▼
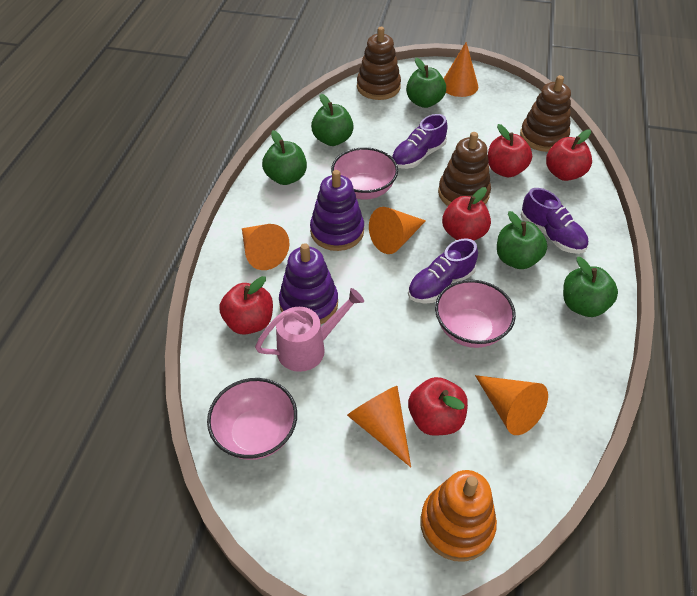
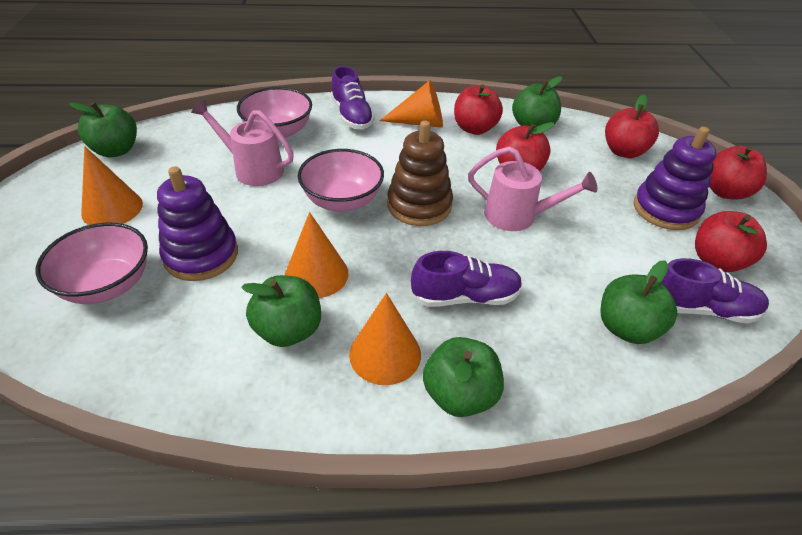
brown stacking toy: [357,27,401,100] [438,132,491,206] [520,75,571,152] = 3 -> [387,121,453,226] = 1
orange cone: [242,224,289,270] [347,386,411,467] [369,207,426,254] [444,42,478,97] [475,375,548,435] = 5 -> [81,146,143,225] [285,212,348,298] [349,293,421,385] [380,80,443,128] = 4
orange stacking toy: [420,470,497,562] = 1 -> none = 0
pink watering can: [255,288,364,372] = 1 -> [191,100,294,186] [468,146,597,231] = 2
▲
▼
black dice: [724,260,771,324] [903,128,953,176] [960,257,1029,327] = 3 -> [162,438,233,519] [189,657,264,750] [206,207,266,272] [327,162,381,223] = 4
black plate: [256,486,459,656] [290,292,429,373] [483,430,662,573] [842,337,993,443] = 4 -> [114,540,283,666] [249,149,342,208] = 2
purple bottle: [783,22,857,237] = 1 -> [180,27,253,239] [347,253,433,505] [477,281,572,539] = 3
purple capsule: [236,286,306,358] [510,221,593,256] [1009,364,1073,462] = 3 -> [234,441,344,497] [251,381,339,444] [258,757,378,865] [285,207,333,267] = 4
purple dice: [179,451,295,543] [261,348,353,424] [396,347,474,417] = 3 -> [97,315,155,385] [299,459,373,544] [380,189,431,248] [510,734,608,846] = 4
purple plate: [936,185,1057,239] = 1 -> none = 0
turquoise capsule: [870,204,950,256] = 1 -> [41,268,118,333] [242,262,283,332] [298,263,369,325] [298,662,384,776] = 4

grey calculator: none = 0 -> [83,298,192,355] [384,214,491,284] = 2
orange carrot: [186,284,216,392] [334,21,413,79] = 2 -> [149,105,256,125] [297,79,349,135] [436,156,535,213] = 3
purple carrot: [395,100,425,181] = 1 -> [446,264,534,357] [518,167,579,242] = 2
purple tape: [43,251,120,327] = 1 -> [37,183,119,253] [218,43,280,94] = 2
▲
Extract from the records above the lines from the one containing "orange carrot: [186,284,216,392]" to the one containing "purple carrot: [395,100,425,181]", both lines included, exactly as they appear and with nothing else.

● **Output for this task**:
orange carrot: [186,284,216,392] [334,21,413,79] = 2 -> [149,105,256,125] [297,79,349,135] [436,156,535,213] = 3
purple carrot: [395,100,425,181] = 1 -> [446,264,534,357] [518,167,579,242] = 2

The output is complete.